**Task objective:**
Whenever a line in the data below includes the string "counterclockwise", copy it out.

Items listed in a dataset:

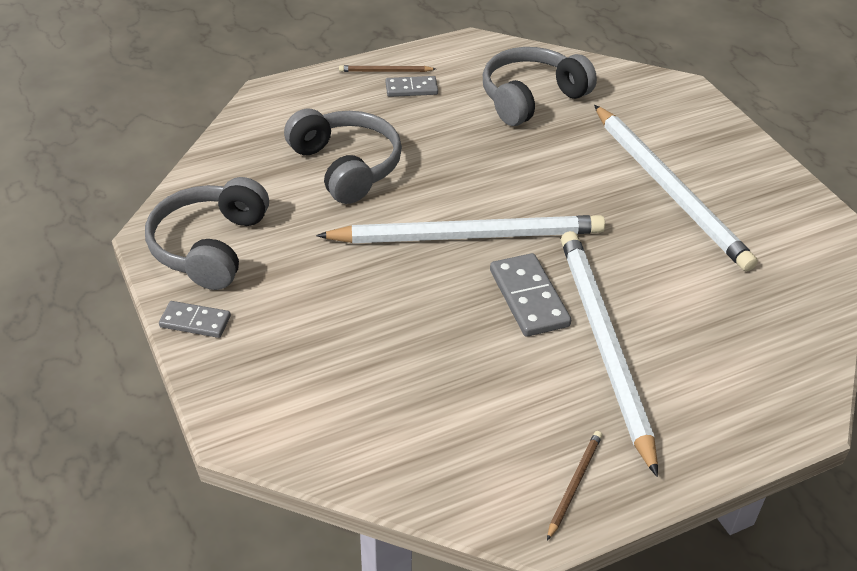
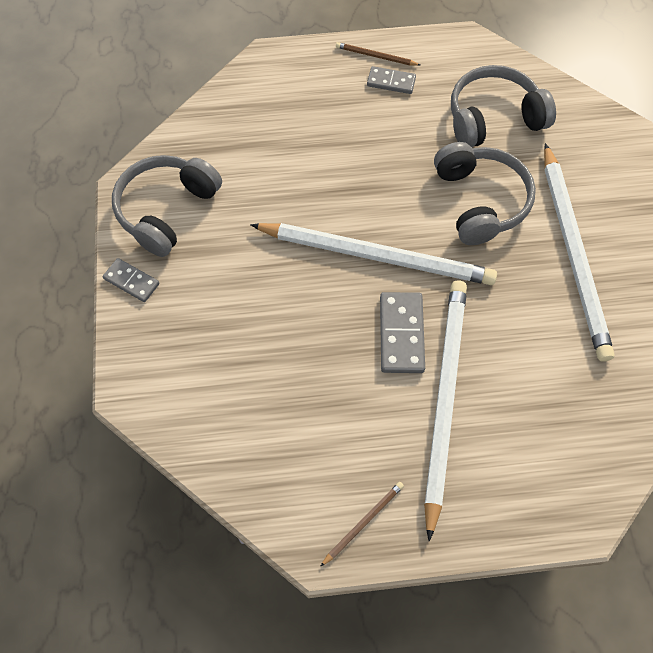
camera: 20 degrees right, 20 degrees up
grey headphones [284,108,402,204] -> grey headphones moved to [434,142,536,245]

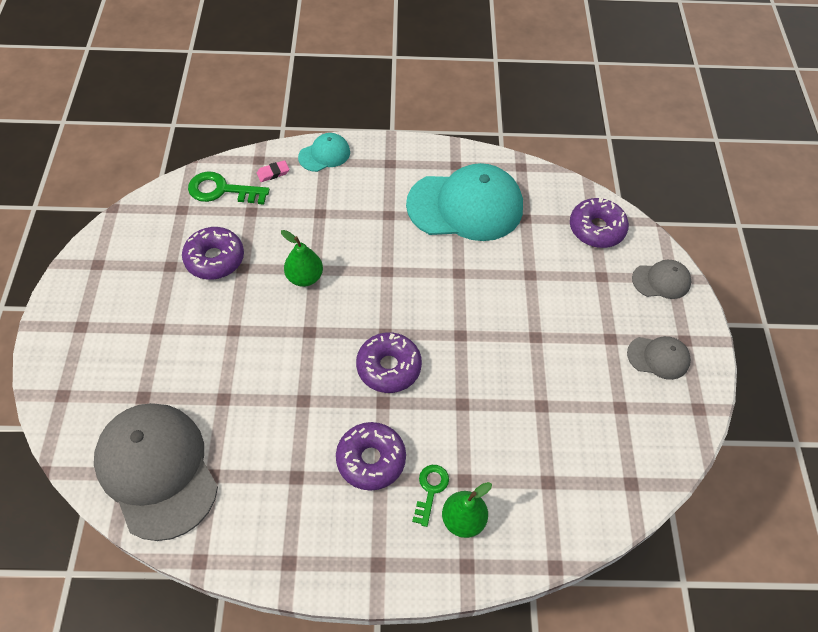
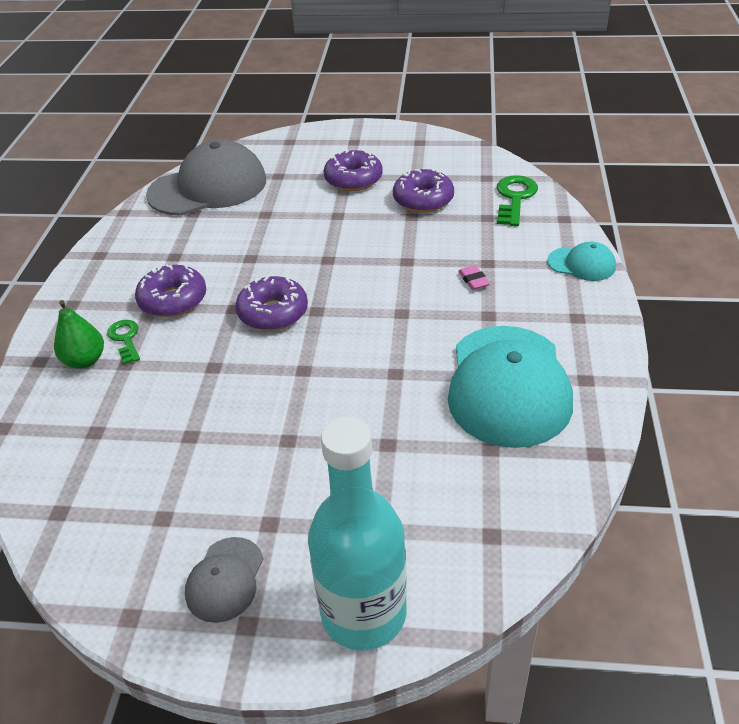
camera: 100 degrees right, 15 degrees down
pink eraser [257,160,289,182] -> pink eraser moved to [458,265,490,290]
green pear [281,230,323,287] -> none
turquoise cap [298,133,350,172] -> turquoise cap turned 45 degrees counterclockwise [548,242,616,281]
green key [412,465,449,527] -> green key turned 135 degrees counterclockwise [107,320,140,364]
purple donut [570,198,629,248] -> purple donut moved to [324,150,383,191]
grey cap [632,260,691,299] -> turquoise bottle [308,417,407,650]

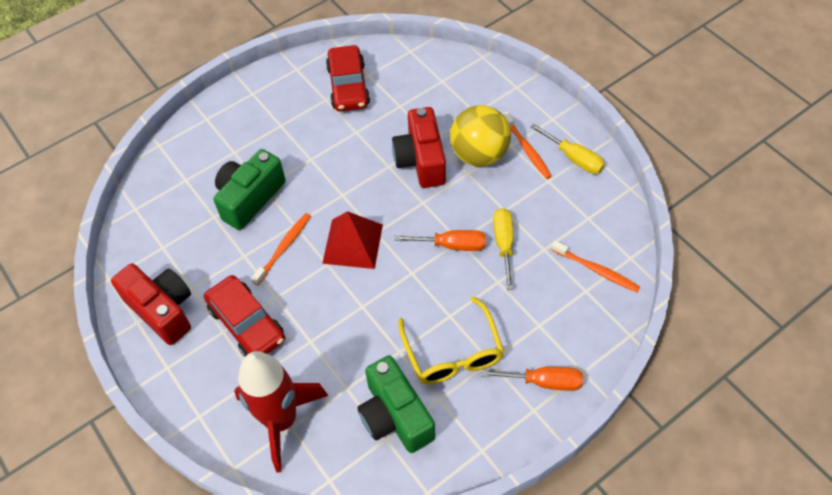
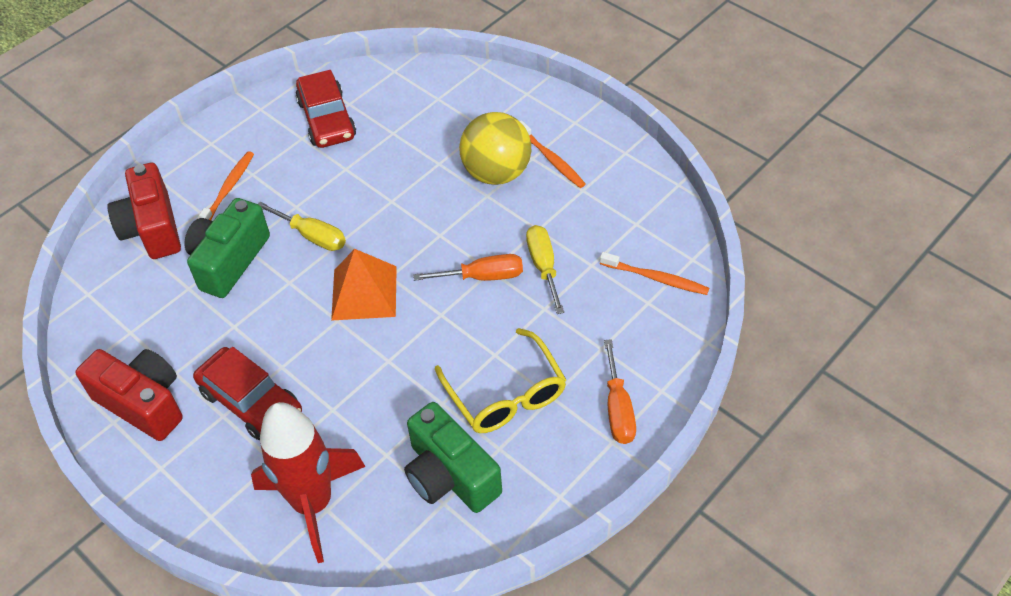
camera: 10 degrees left, 5 degrees down
orange toothbrush [251,213,311,285] -> orange toothbrush moved to [197,151,254,220]
red pyramid [322,211,383,269] -> orange pyramid [331,249,397,321]
red camera [392,107,446,188] -> red camera moved to [107,162,181,259]
orange screwdriver [481,367,583,391] -> orange screwdriver turned 90 degrees clockwise [604,339,636,444]
yellow screwdriver [530,124,605,174] -> yellow screwdriver moved to [258,202,346,251]

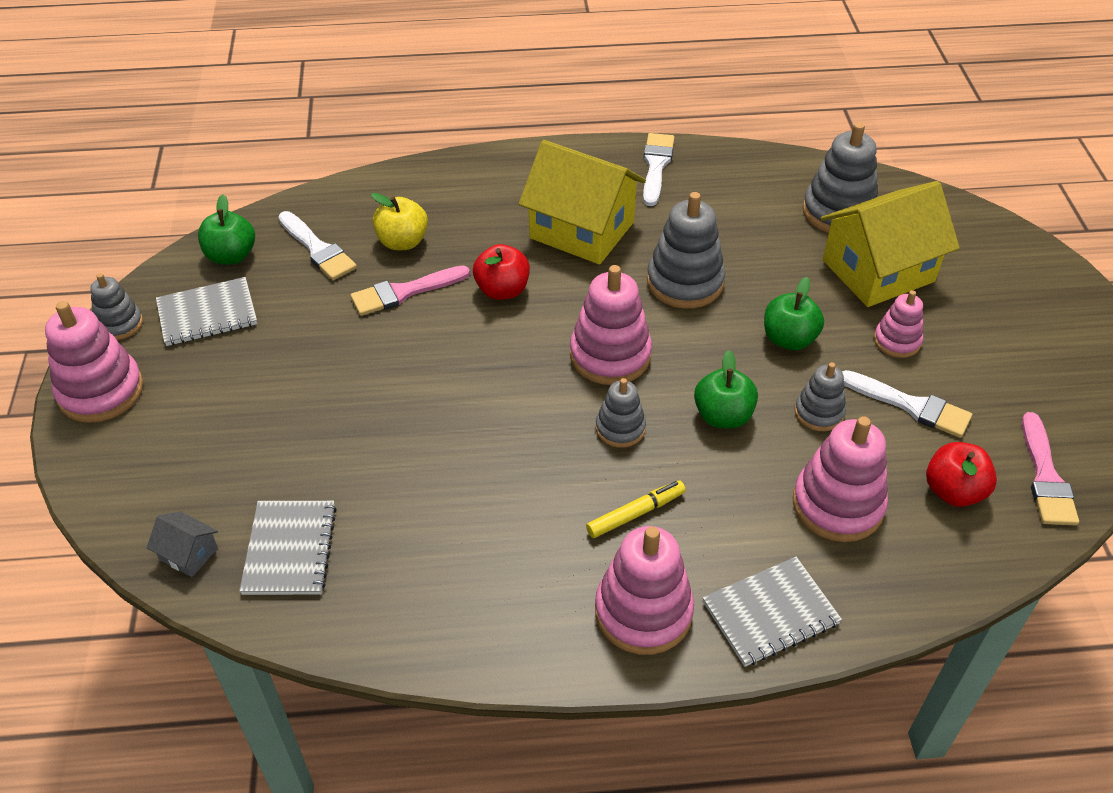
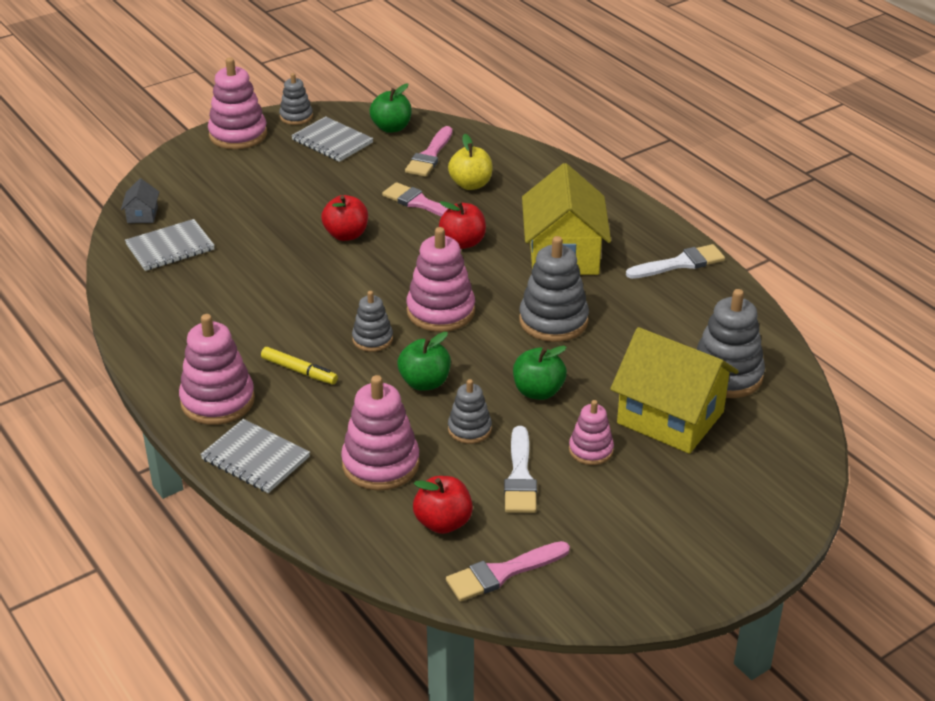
camera: 60 degrees right, 10 degrees down
white brush [278,211,357,280] -> pink brush [405,126,452,177]
none -> red apple [321,195,368,241]

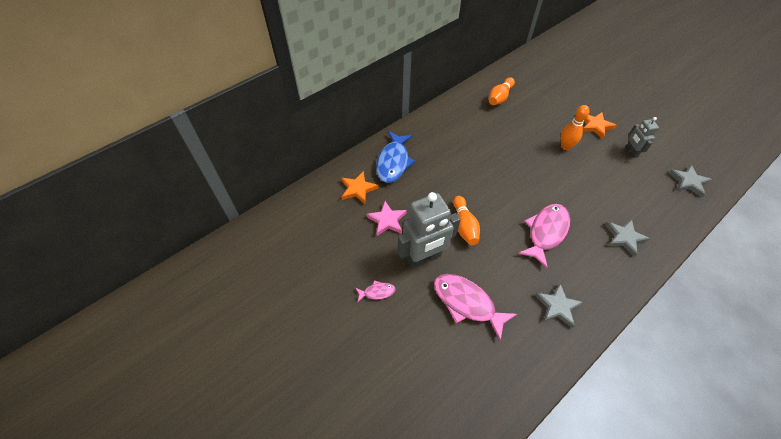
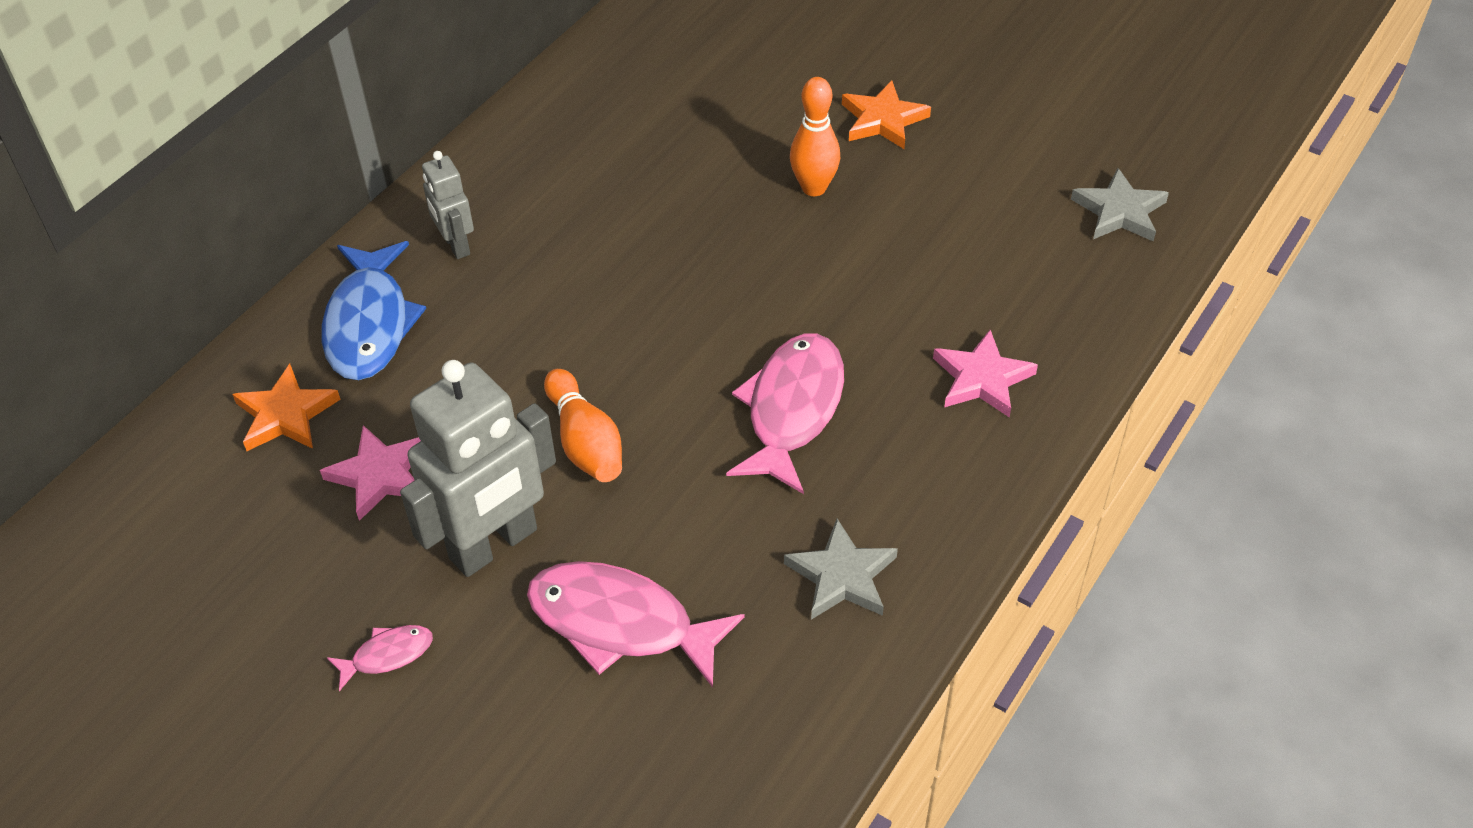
camera: 15 degrees left, 5 degrees down
orange bowling pin [489,77,515,105] -> none
grey star [606,219,650,257] -> pink star [933,330,1038,418]
grey robot [626,117,659,158] -> grey robot moved to [422,151,474,259]

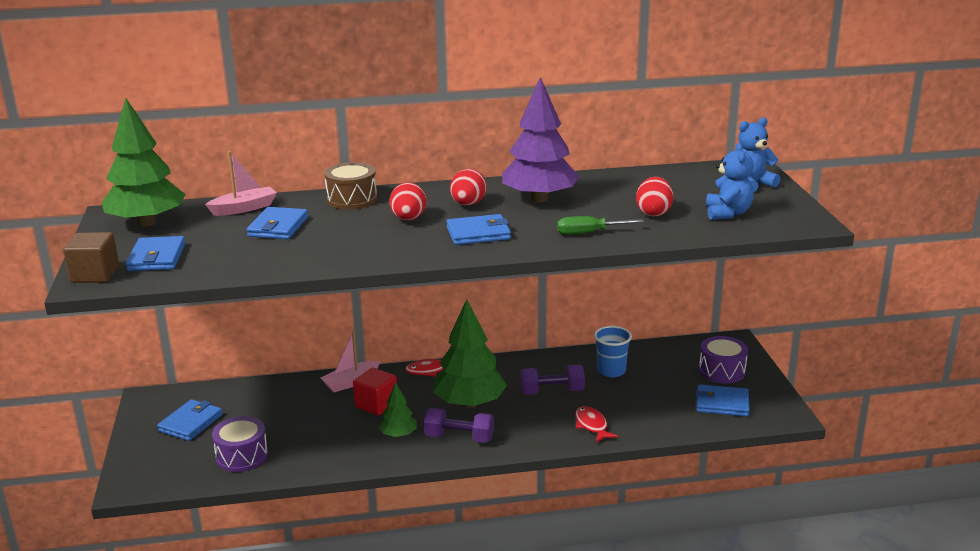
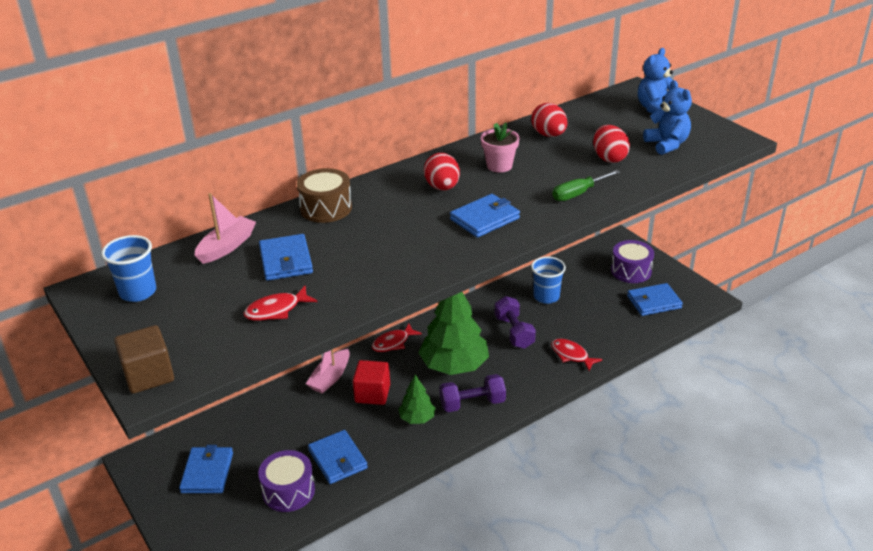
camera: 25 degrees left, 10 degrees up
green tree [102,98,186,227] -> blue cup [101,235,156,302]
blue wallet [125,236,185,271] -> blue wallet moved to [308,430,368,484]
red egg [389,182,427,221] -> red egg moved to [531,103,567,137]
purple tree [502,77,579,202] -> pink flower pot [481,122,519,172]
purple dumbbell [520,365,585,395] -> purple dumbbell turned 75 degrees counterclockwise [495,296,536,349]
none -> red fish [244,286,317,321]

**Written reply:**
turquoise cap [298,133,350,172] -> turquoise cap turned 45 degrees counterclockwise [548,242,616,281]
green key [412,465,449,527] -> green key turned 135 degrees counterclockwise [107,320,140,364]
purple dumbbell [520,365,585,395] -> purple dumbbell turned 75 degrees counterclockwise [495,296,536,349]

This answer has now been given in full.